§ Task description:
Transcribe, exactly and in full, every line from the one including "op=exchanged; was=cartera [verde];" to the end of the listing.

§ Source data:
:::

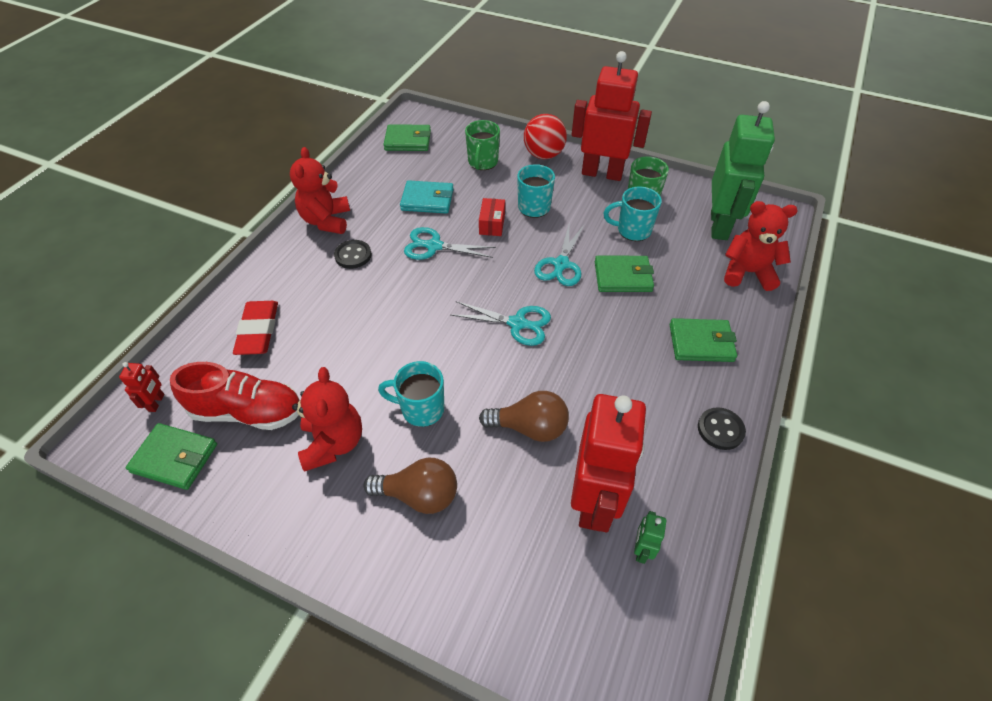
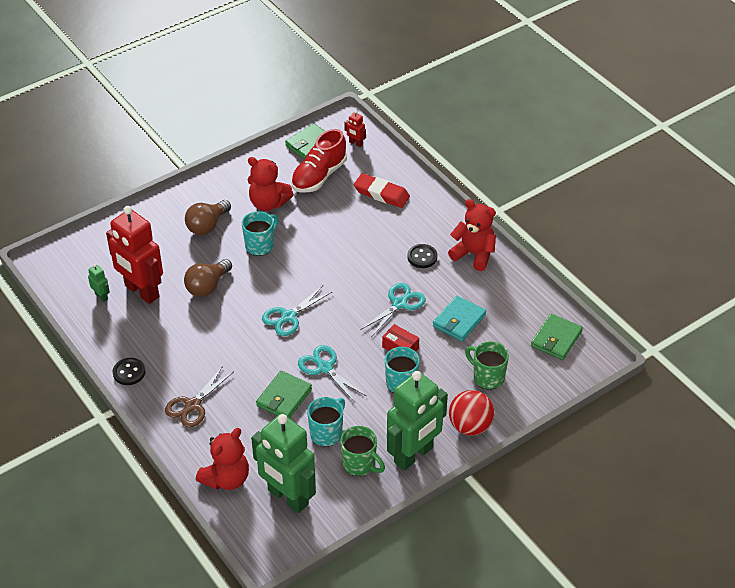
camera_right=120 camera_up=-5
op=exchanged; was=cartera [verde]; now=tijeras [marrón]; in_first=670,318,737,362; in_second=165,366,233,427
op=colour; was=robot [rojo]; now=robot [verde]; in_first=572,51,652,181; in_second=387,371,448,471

:::

§ Response:
op=exchanged; was=cartera [verde]; now=tijeras [marrón]; in_first=670,318,737,362; in_second=165,366,233,427
op=colour; was=robot [rojo]; now=robot [verde]; in_first=572,51,652,181; in_second=387,371,448,471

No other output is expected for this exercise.